[Entries drawn from a collection]
________________________________________

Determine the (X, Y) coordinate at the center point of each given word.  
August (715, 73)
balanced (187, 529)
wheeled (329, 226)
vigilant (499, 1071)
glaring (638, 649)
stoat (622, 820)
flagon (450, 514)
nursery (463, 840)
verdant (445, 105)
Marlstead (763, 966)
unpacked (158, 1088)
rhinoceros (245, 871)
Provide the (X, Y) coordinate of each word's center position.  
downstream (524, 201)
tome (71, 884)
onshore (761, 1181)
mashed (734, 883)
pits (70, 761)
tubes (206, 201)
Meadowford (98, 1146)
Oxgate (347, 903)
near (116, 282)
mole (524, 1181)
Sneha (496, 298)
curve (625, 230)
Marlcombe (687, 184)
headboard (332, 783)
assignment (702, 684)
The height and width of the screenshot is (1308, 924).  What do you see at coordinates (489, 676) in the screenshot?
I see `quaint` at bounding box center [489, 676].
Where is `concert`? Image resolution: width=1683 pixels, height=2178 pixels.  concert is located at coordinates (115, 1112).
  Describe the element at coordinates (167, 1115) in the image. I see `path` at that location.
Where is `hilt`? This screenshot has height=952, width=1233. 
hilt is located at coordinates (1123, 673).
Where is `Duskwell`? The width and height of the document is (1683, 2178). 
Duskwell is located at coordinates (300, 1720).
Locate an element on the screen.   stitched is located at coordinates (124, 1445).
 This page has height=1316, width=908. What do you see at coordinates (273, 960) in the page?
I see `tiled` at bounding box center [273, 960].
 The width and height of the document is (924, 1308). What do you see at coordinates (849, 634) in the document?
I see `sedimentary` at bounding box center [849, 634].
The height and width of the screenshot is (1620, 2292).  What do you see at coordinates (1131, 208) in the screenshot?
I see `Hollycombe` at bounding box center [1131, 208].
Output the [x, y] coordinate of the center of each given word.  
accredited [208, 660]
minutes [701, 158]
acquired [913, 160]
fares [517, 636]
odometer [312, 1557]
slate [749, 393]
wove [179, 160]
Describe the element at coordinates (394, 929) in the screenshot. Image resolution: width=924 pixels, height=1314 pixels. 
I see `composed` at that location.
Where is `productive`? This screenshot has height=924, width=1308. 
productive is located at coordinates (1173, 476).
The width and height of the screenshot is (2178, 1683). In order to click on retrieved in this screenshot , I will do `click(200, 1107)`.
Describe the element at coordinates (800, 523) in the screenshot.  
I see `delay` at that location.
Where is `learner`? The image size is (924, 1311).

________________________________________

■ **Problem details**
Which lines of the data above contain the string "center"? Show each of them in full.

■ **Solution**
Determine the (X, Y) coordinate at the center point of each given word.  
Provide the (X, Y) coordinate of each word's center position.  
I see `quaint` at bounding box center [489, 676].
I see `tiled` at bounding box center [273, 960].
I see `sedimentary` at bounding box center [849, 634].
I see `Hollycombe` at bounding box center [1131, 208].
Output the [x, y] coordinate of the center of each given word.  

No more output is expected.